Directions »
Where a line below includes the word "grey", copy that line.

Data extract »
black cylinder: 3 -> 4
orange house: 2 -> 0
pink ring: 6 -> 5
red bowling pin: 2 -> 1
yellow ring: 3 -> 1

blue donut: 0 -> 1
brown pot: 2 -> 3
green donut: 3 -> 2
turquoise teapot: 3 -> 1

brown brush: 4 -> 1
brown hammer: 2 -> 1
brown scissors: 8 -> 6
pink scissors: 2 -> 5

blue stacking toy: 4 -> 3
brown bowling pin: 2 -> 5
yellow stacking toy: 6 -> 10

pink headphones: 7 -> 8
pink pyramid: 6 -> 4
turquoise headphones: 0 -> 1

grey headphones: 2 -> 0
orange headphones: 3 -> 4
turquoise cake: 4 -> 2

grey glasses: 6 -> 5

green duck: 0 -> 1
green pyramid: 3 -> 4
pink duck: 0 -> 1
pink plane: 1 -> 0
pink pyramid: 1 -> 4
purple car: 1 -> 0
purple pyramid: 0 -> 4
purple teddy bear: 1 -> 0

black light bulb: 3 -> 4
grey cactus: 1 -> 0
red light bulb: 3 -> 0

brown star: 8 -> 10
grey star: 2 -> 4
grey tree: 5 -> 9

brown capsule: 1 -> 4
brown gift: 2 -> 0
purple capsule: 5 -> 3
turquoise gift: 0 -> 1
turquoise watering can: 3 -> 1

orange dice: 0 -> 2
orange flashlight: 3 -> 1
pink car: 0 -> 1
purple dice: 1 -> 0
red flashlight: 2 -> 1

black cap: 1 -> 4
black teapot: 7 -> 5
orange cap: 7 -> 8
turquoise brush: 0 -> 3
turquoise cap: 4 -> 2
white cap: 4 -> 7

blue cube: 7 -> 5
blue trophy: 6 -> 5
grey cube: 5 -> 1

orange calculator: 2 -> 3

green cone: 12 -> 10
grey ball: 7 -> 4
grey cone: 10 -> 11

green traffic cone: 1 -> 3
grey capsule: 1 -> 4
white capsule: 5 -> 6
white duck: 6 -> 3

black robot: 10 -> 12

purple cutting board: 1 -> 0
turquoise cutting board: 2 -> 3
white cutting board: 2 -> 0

Answer to the problem »
grey headphones: 2 -> 0
grey glasses: 6 -> 5
grey cactus: 1 -> 0
grey star: 2 -> 4
grey tree: 5 -> 9
grey cube: 5 -> 1
grey ball: 7 -> 4
grey cone: 10 -> 11
grey capsule: 1 -> 4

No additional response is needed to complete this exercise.